> What you should do: The whole listing that follows is to be restated word for word, images excluded.

> Available data:

★ ★ ★ ★

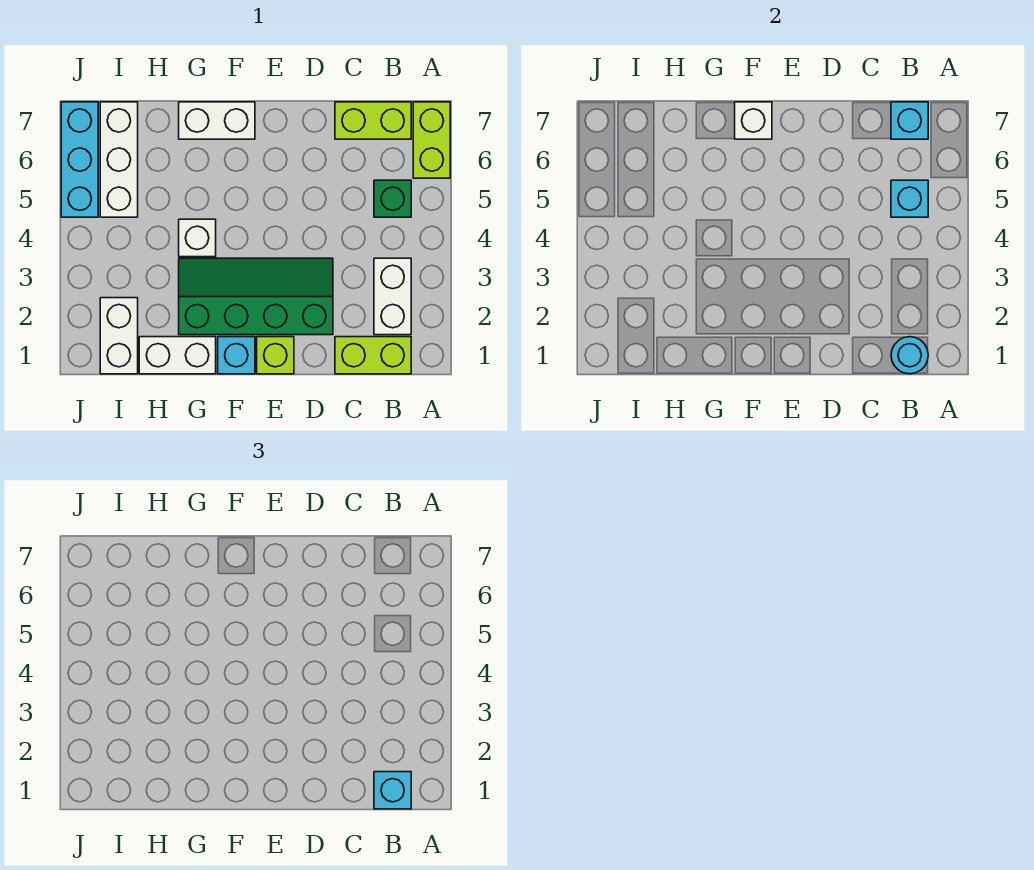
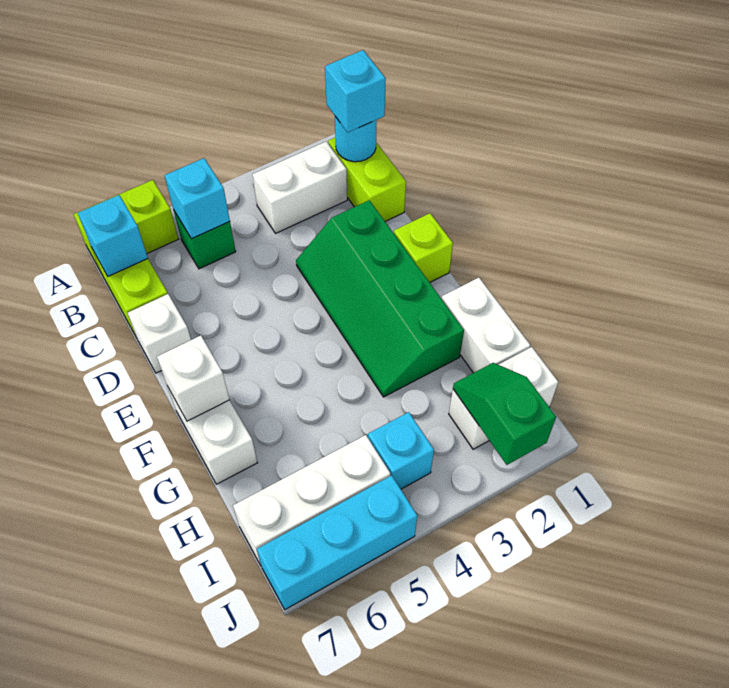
cyan brick F1 level 1 -> cyan brick I4 level 1
white brick G4 level 1 -> white brick D7 level 1
none -> green slope I2:J2 level 2 top J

★ ★ ★ ★

> Response to this task:
cyan brick F1 level 1 -> cyan brick I4 level 1
white brick G4 level 1 -> white brick D7 level 1
none -> green slope I2:J2 level 2 top J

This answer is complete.